## About this exercise:
Where the word "right" occurs in a line of the data, return the whole line.
○ ○ ○ ○ ○ ○ ○
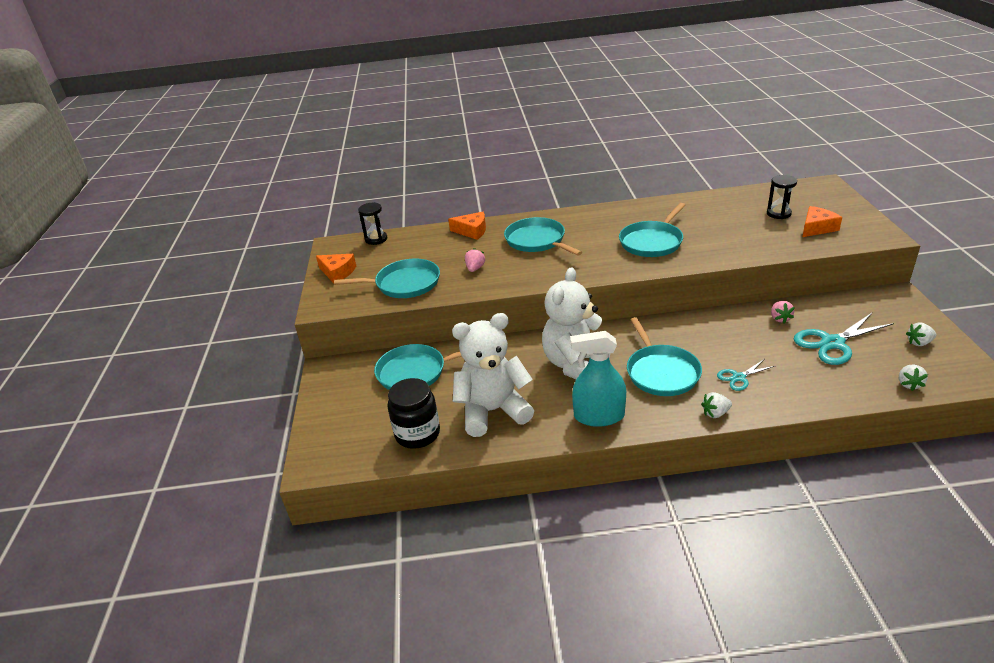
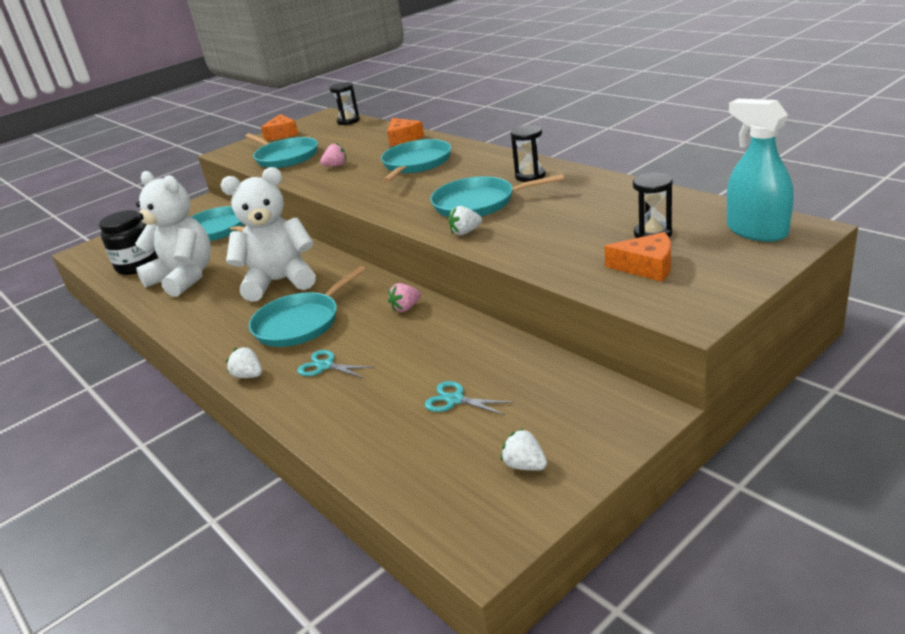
camera: 55 degrees right, 5 degrees down
(599, 416) = (205, 322): turquoise spray bottle -> turquoise spray bottle (756, 231)
(636, 215) = (530, 176): none -> black hourglass
(780, 318) = (476, 348): pink strawberry -> pink strawberry (406, 308)
(832, 343) = (455, 400): turquoise scissors -> turquoise scissors, size x0.55
(909, 384) = (408, 485): white strawberry -> white strawberry (465, 232)

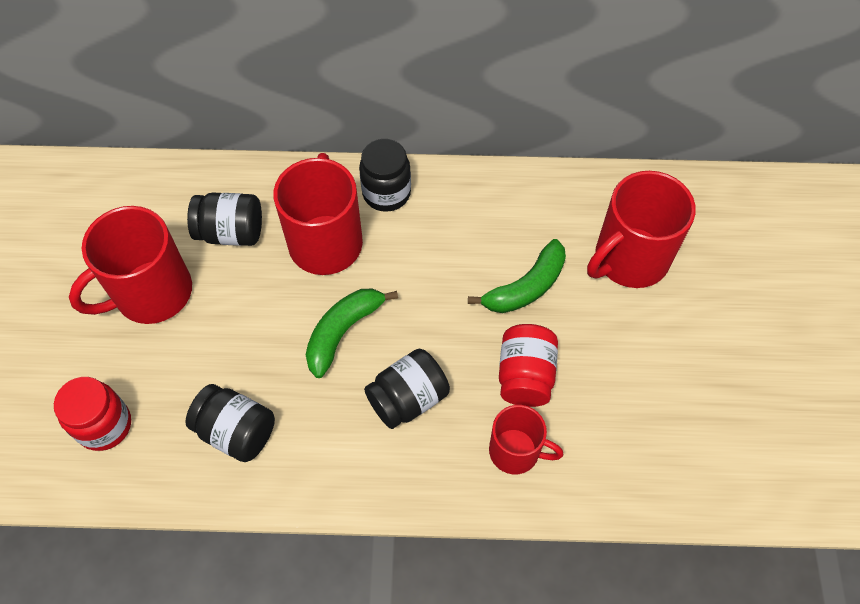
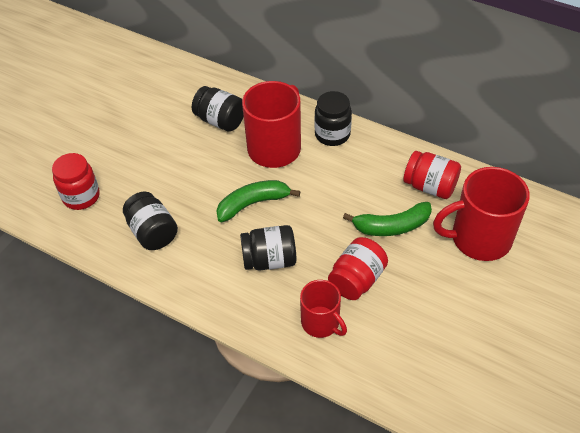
camera: 30 degrees right, 10 degrees down
(151, 293) = (152, 136): red mug -> none
(540, 215) = (430, 186): none -> red jar

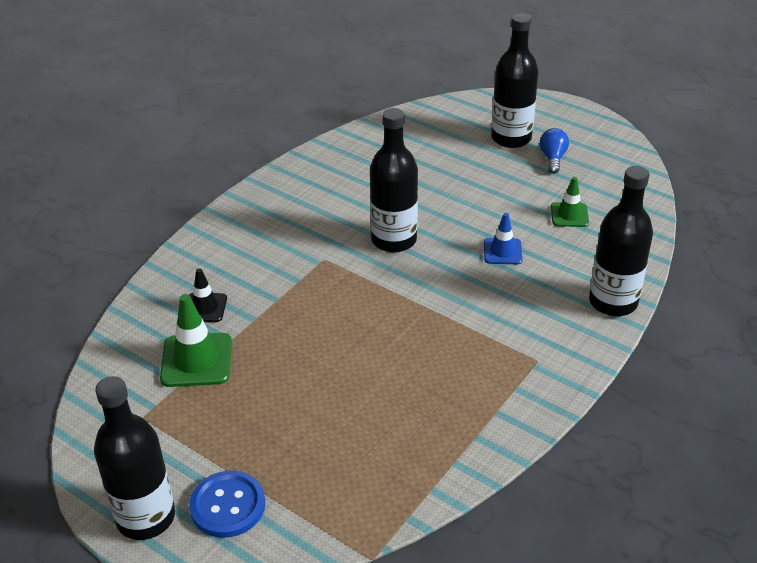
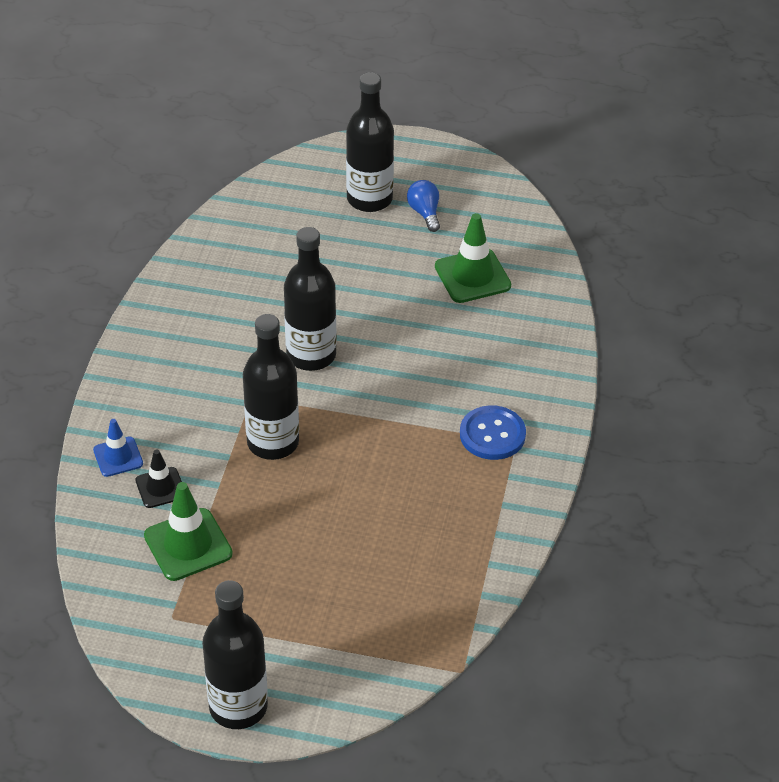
camera: 25 degrees left, 5 degrees up
(227, 505) = (307, 670): blue button -> blue button (492, 434)
(502, 251) = (427, 337): blue traffic cone -> blue traffic cone (118, 457)
(569, 215) = (472, 276): green traffic cone -> green traffic cone, size x1.63
(613, 302) = (556, 361): black bottle -> black bottle (273, 442)

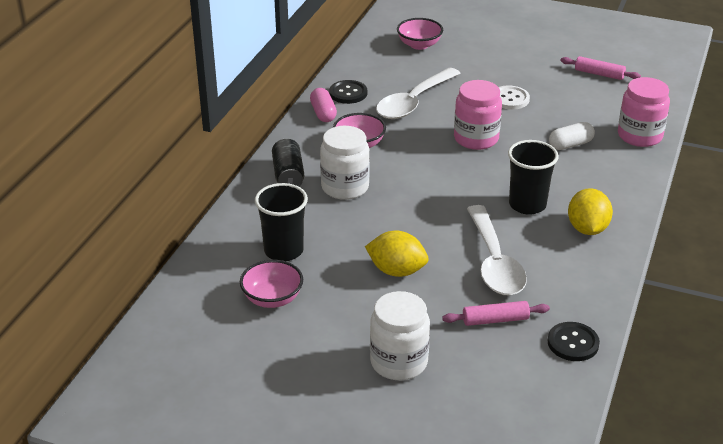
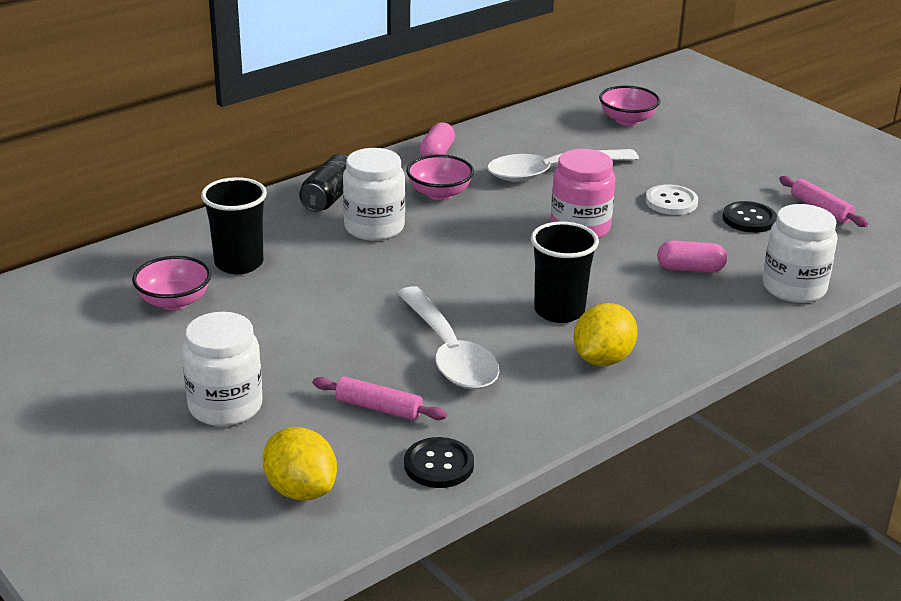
camera: 30 degrees right, 5 degrees down
(348, 93) = (487, 143): black button -> black button (749, 219)
(396, 271) = (330, 322): yellow lemon -> yellow lemon (300, 490)
(494, 262) = (449, 353): white spoon -> white spoon turned 45 degrees counterclockwise
(570, 144) = (690, 269): white capsule -> pink capsule
(639, 136) = (794, 288): pink jar -> white jar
○ ○ ○ ○ ○ ○ ○
## Your response:
camera: 55 degrees right, 5 degrees down
camera: 30 degrees right, 10 degrees down
camera: 30 degrees right, 5 degrees down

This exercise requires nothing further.